> _Instructions to follow_:
Every record must be repeated exactly; omit any pictures they contain.

----

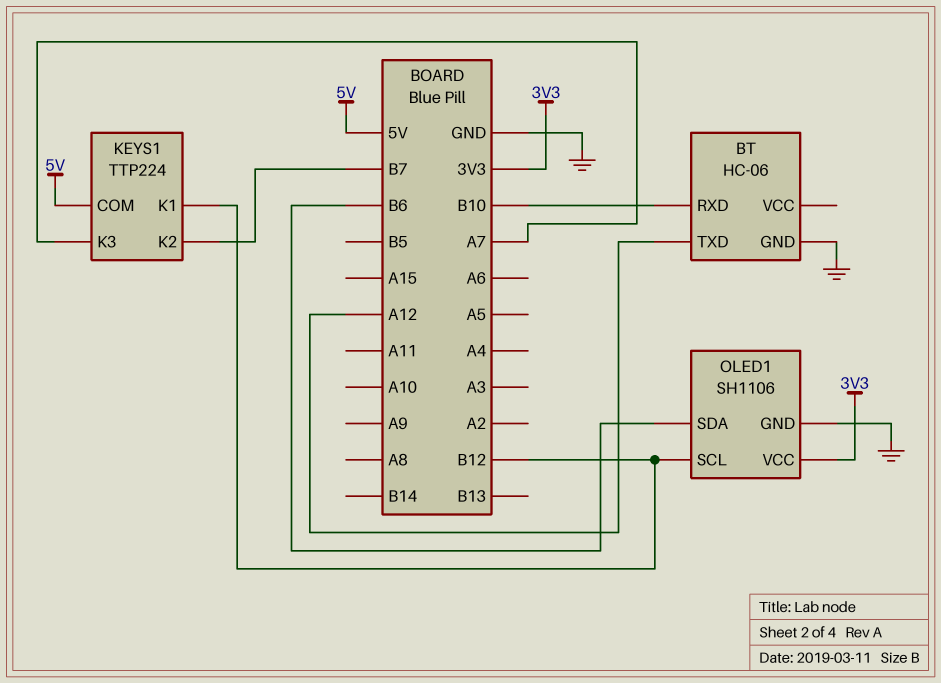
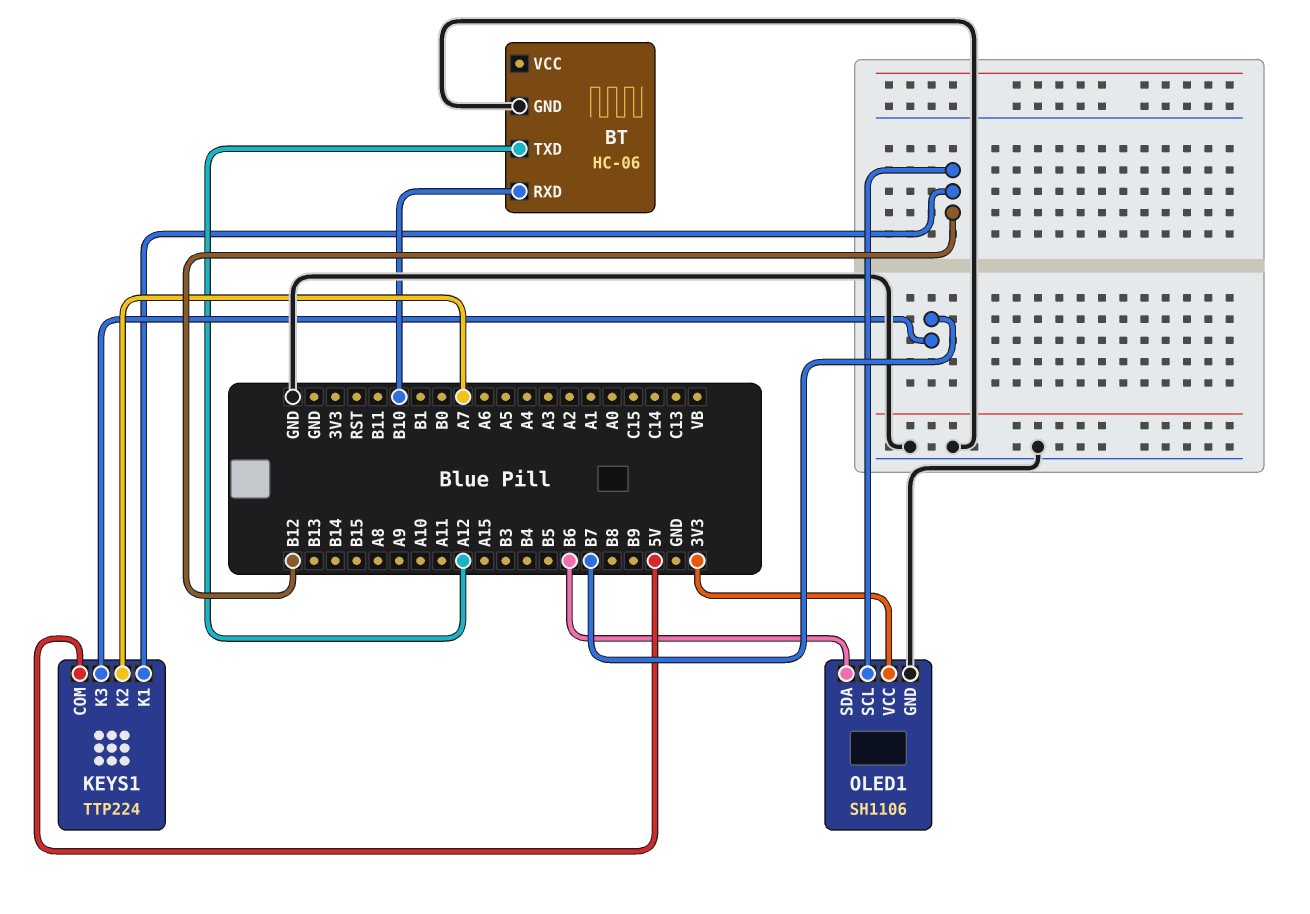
KEYS1 pin K2: B7 -> A7
KEYS1 pin K3: A7 -> B7

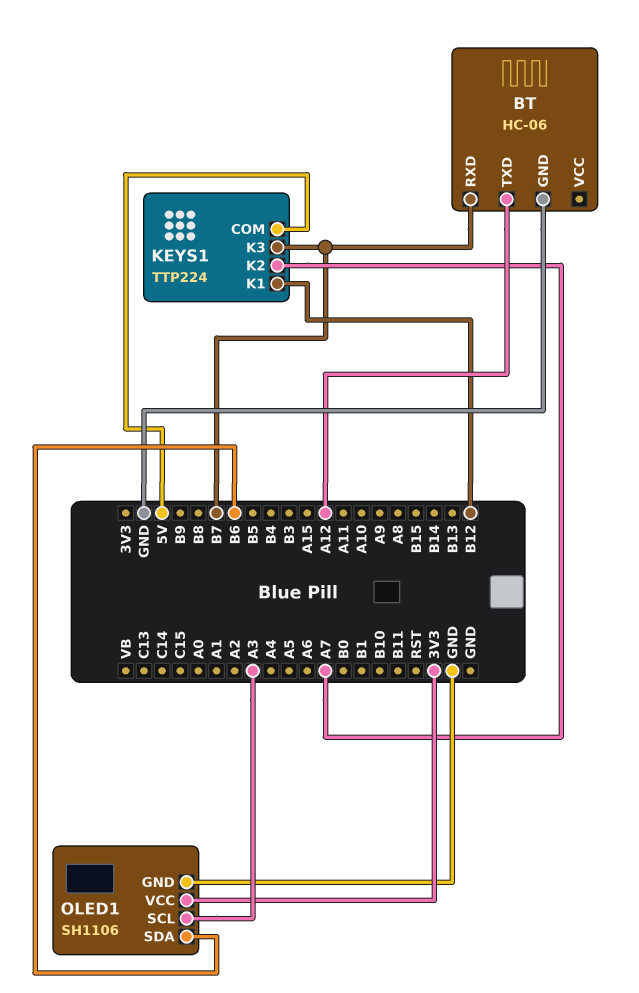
BT pin RXD: B10 -> B7
OLED1 pin SCL: B12 -> A3

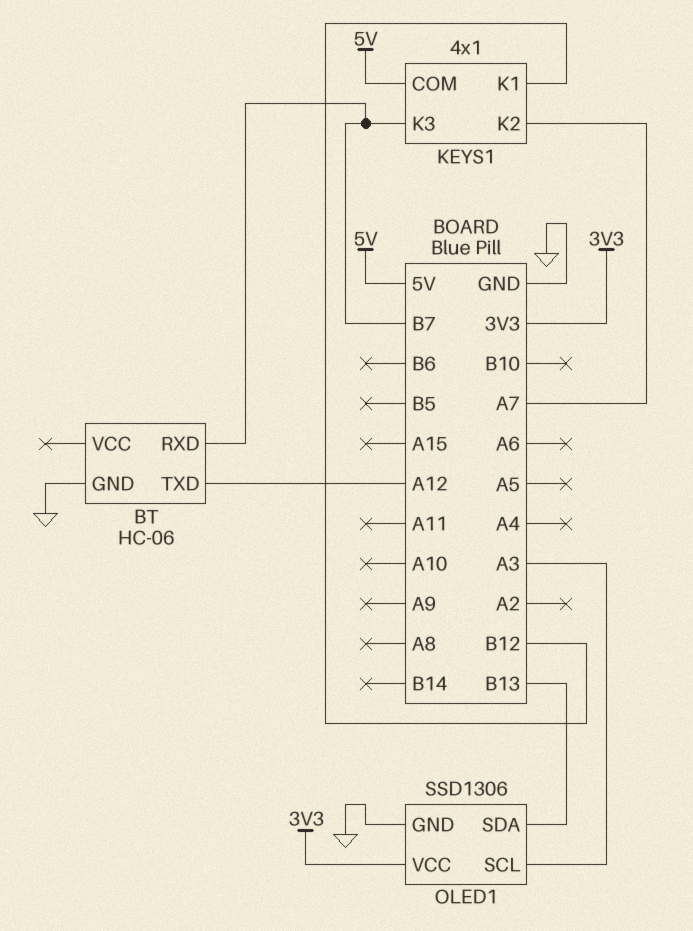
KEYS1: TTP224 -> 4x1
OLED1: SH1106 -> SSD1306
OLED1 pin SDA: B6 -> B13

----

> _Answer to this exercise_:
KEYS1 pin K2: B7 -> A7
KEYS1 pin K3: A7 -> B7

BT pin RXD: B10 -> B7
OLED1 pin SCL: B12 -> A3

KEYS1: TTP224 -> 4x1
OLED1: SH1106 -> SSD1306
OLED1 pin SDA: B6 -> B13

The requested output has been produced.